Exercise inputs:

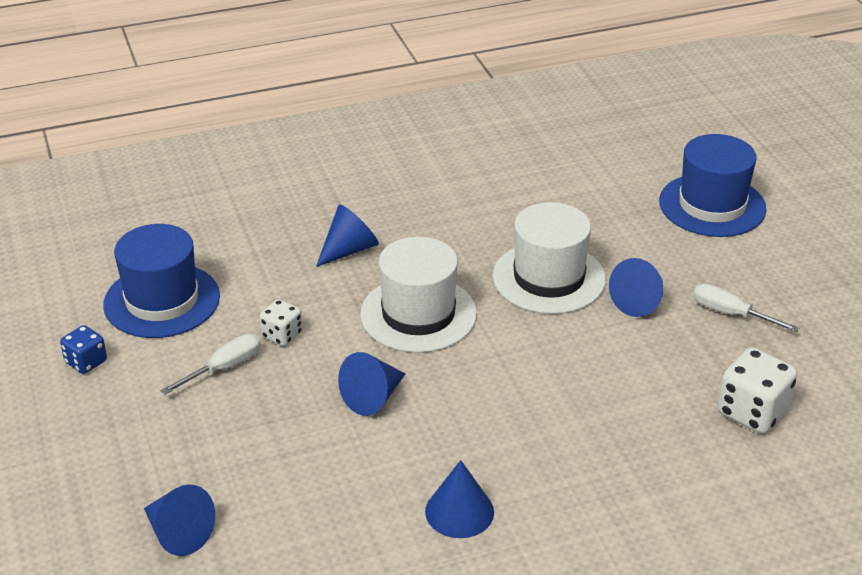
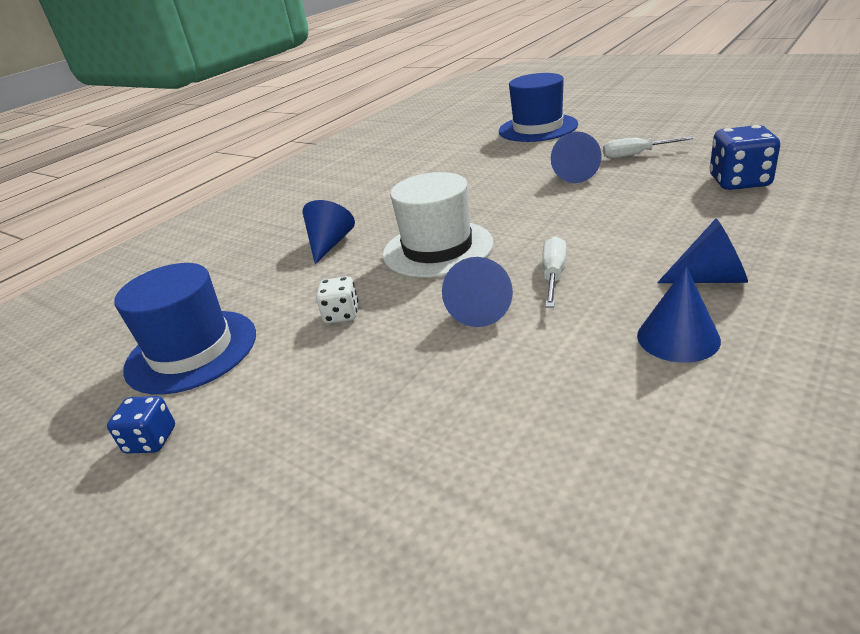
camera: 30 degrees left, 5 degrees down
blue cone [144,484,215,556] -> blue cone moved to [657,219,748,283]
white screwdriver [160,334,261,395] -> white screwdriver moved to [542,236,567,307]
white hat [493,202,606,314] -> none
white dice [718,348,797,434] -> blue dice [710,125,780,190]

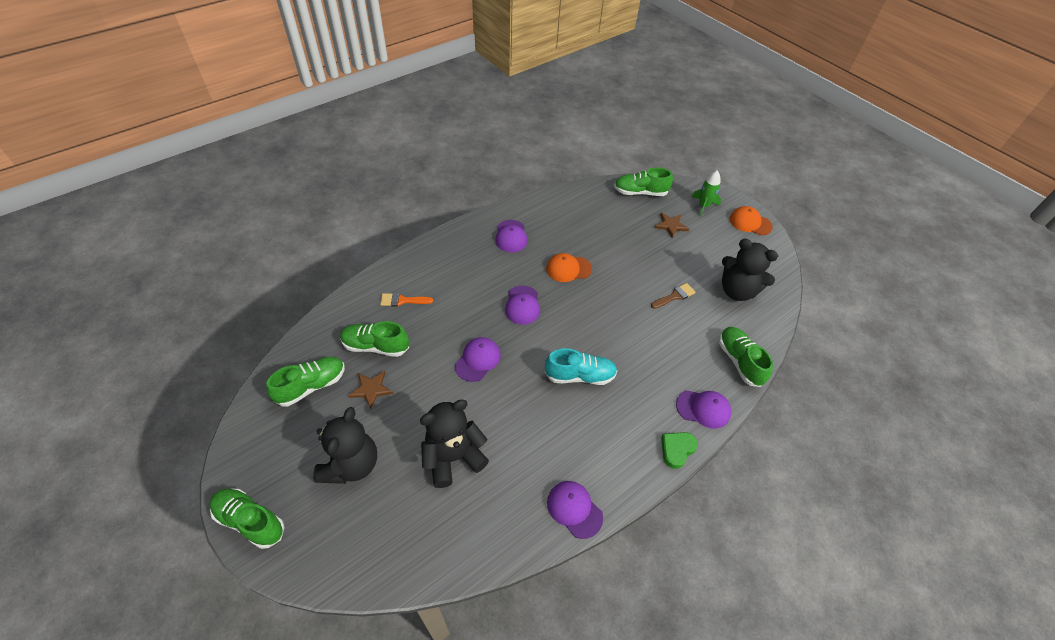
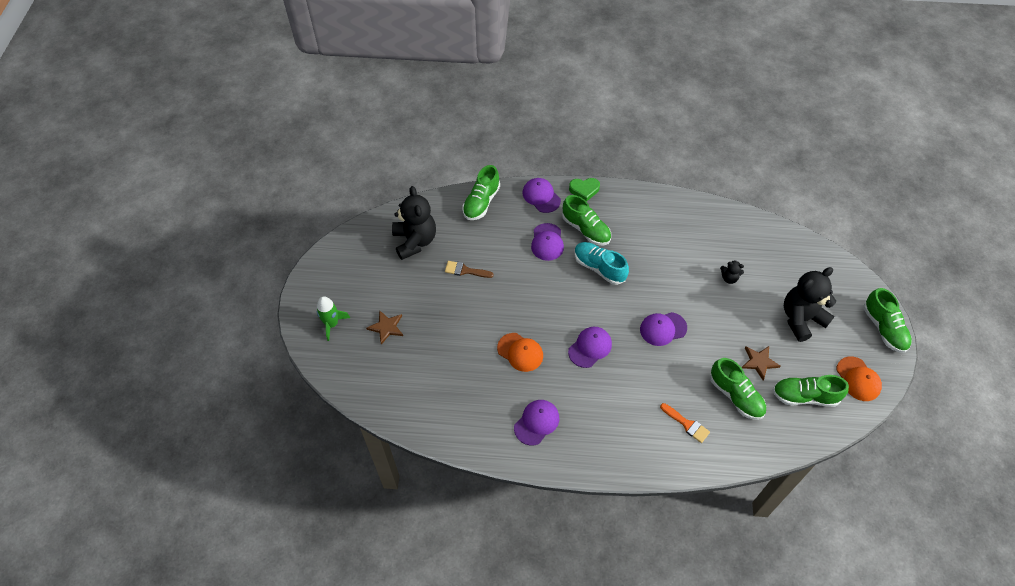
camera: 135 degrees left, 5 degrees up
black teddy bear [420,399,489,488] -> black teddy bear [720,260,744,284], size x0.44
purple cap [547,481,603,539] -> purple cap moved to [531,223,564,261]
green shoe [614,167,673,196] -> green shoe moved to [562,195,611,245]
orange cap [730,206,773,235] -> orange cap moved to [836,356,882,401]

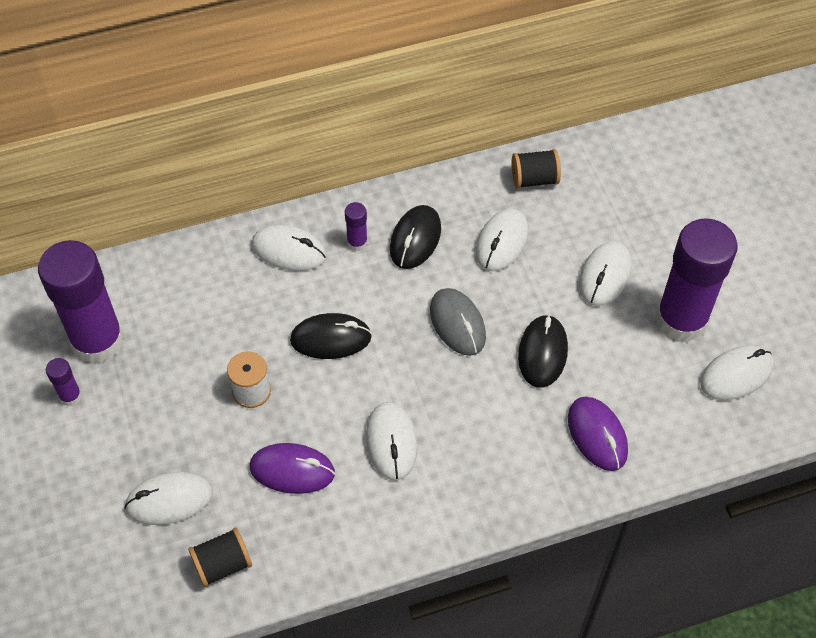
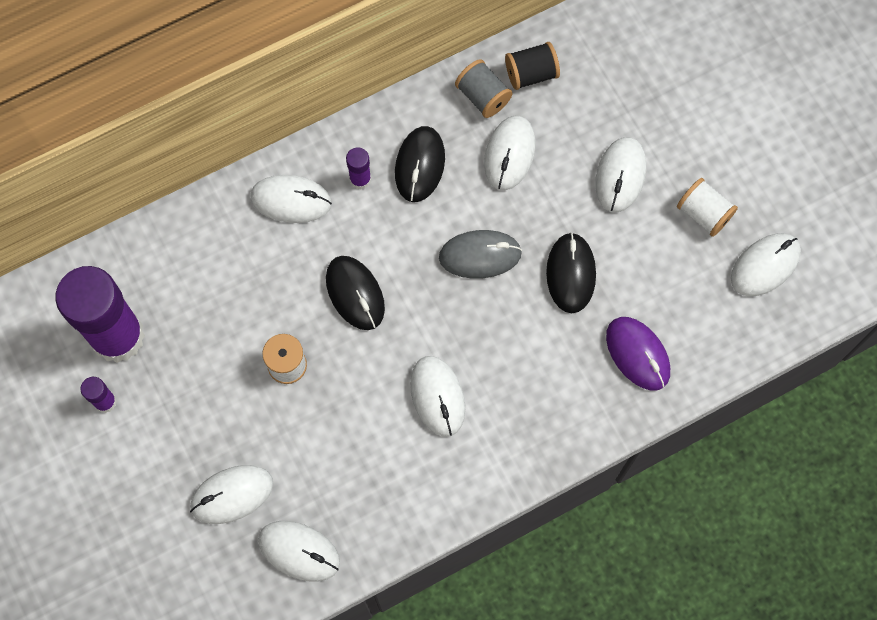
camera: 10 degrees left, 15 degrees up
black spool [188,528,252,587] -> white mouse [258,521,340,582]
purple mouse [250,443,335,494] -> none
black mouse [290,313,372,359] -> black mouse turned 75 degrees clockwise [326,256,385,330]
grey mouse [430,288,486,356] -> grey mouse turned 60 degrees counterclockwise [439,230,522,279]
purple glue stick [656,218,738,343] -> white spool [677,178,738,237]
none -> grey spool [455,59,513,118]

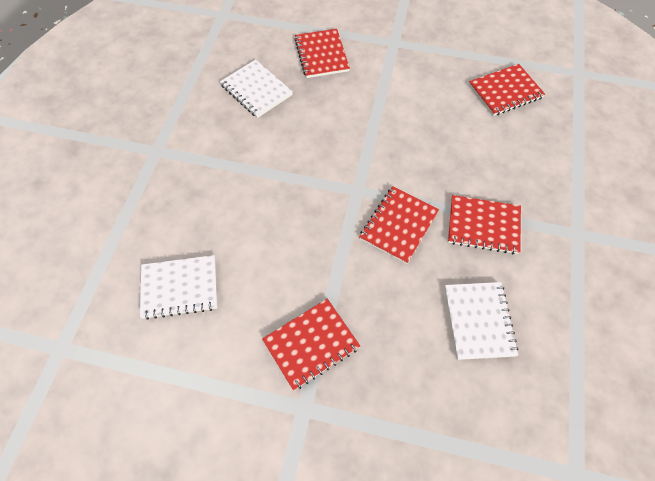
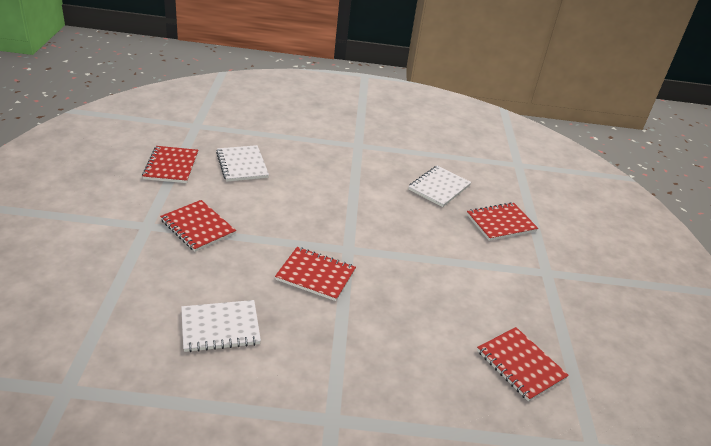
camera: 75 degrees right, 25 degrees down
red notebook [448,195,521,254] -> red notebook moved to [142,146,198,183]

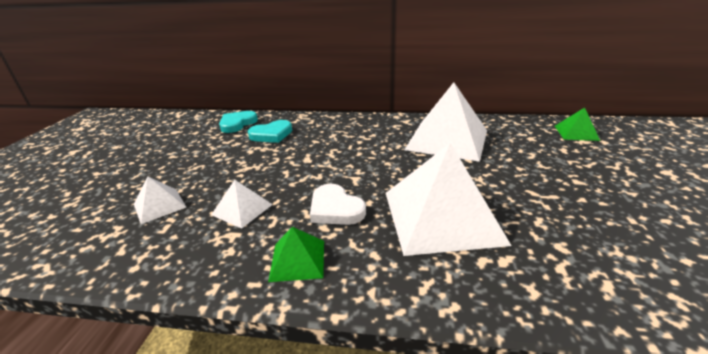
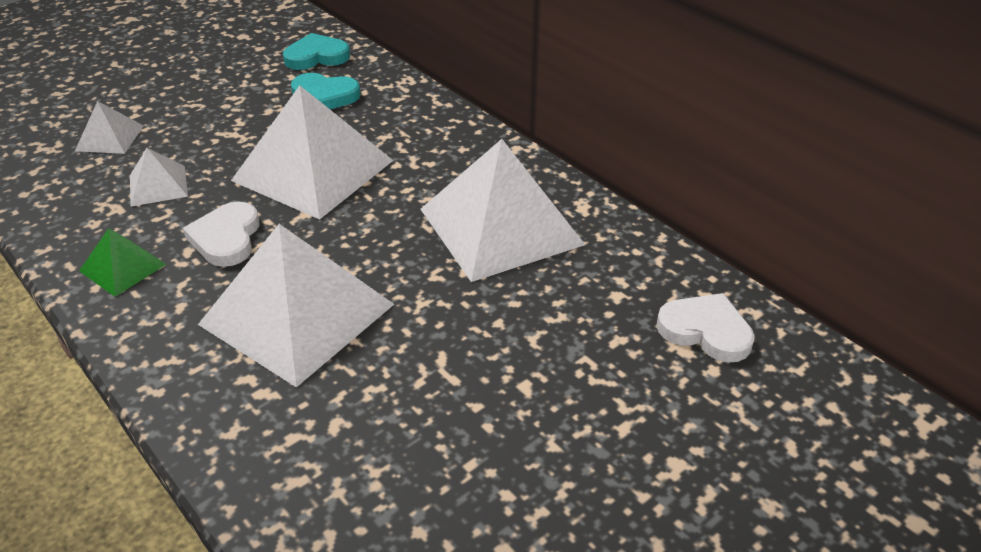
camera: 40 degrees right, 10 degrees up
green pyramid [555,108,600,141] -> white heart [657,293,755,363]
none -> white pyramid [231,85,394,220]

Action item: No pictures belong in the output. Restate word for word only the lines from the one containing "white hat [493,202,606,314] -> none" to the end of the entries above.

Response to this task:
white hat [493,202,606,314] -> none
white dice [718,348,797,434] -> blue dice [710,125,780,190]

camera: 135 degrees left, 5 degrees up
black teddy bear [420,399,489,488] -> black teddy bear [720,260,744,284], size x0.44
purple cap [547,481,603,539] -> purple cap moved to [531,223,564,261]
green shoe [614,167,673,196] -> green shoe moved to [562,195,611,245]
orange cap [730,206,773,235] -> orange cap moved to [836,356,882,401]

camera: 10 degrees left, 15 degrees up
black spool [188,528,252,587] -> white mouse [258,521,340,582]
purple mouse [250,443,335,494] -> none
black mouse [290,313,372,359] -> black mouse turned 75 degrees clockwise [326,256,385,330]
grey mouse [430,288,486,356] -> grey mouse turned 60 degrees counterclockwise [439,230,522,279]
purple glue stick [656,218,738,343] -> white spool [677,178,738,237]
none -> grey spool [455,59,513,118]

camera: 75 degrees right, 25 degrees down
red notebook [448,195,521,254] -> red notebook moved to [142,146,198,183]

camera: 40 degrees right, 10 degrees up
green pyramid [555,108,600,141] -> white heart [657,293,755,363]
none -> white pyramid [231,85,394,220]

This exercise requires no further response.